__Data for this task__.
————————

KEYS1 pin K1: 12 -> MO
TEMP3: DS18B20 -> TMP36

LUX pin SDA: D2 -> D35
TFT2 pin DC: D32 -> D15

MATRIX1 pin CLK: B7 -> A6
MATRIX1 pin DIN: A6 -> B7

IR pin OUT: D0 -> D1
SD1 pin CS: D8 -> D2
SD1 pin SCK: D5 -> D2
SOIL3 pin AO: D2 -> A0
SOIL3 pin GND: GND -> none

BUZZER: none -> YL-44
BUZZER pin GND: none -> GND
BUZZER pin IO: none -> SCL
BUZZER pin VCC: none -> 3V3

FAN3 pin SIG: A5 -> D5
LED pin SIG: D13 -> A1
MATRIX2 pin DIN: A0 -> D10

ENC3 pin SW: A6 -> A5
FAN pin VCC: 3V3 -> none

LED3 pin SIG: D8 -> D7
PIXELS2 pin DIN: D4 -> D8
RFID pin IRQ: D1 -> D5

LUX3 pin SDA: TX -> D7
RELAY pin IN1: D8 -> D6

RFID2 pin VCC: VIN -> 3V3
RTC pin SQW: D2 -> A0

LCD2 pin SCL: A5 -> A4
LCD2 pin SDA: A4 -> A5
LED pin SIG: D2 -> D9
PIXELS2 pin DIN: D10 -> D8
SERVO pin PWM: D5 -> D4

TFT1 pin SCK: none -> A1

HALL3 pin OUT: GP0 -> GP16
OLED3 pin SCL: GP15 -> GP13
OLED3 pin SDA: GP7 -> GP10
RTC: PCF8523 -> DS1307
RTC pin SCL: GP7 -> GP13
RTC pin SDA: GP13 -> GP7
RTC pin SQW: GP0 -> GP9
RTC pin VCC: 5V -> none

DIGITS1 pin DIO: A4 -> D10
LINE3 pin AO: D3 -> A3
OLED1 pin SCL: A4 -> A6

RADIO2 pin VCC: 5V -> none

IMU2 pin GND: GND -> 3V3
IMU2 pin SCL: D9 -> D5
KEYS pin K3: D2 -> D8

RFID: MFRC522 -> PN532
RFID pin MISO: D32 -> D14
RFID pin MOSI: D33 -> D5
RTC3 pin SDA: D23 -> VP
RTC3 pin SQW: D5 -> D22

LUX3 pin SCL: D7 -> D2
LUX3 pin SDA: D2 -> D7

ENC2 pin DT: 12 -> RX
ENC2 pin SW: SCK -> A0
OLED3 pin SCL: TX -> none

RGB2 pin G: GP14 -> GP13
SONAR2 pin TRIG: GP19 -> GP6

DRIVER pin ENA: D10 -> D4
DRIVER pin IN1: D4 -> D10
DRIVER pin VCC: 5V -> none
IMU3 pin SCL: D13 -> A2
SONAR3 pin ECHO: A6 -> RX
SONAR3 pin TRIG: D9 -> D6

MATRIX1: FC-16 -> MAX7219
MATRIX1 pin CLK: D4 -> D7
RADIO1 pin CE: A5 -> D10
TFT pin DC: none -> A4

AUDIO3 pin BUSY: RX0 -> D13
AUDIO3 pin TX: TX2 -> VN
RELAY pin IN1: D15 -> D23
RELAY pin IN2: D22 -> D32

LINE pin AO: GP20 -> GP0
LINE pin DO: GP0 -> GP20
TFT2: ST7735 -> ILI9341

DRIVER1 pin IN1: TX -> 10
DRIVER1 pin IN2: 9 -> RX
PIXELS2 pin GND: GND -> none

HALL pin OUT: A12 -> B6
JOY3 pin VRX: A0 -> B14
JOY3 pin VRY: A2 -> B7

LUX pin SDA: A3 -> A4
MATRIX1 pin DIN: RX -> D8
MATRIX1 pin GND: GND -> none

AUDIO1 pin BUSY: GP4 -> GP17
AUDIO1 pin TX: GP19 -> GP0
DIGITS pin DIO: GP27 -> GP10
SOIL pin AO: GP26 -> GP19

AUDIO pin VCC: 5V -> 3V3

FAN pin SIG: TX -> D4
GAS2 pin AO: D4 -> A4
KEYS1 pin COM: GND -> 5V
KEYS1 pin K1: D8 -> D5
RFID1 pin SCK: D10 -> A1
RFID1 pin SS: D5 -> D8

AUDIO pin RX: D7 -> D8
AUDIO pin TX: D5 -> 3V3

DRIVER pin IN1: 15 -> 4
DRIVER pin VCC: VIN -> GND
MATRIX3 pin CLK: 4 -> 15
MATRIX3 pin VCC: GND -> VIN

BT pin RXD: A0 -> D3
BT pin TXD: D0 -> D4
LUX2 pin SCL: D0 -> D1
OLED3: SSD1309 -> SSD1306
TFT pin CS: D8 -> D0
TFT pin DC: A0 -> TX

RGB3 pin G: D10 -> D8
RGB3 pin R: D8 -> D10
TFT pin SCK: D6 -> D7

————————

__Required action__. What are the lines above that hold the string "BUZZER"? Copy them.

__Written solution__.
BUZZER: none -> YL-44
BUZZER pin GND: none -> GND
BUZZER pin IO: none -> SCL
BUZZER pin VCC: none -> 3V3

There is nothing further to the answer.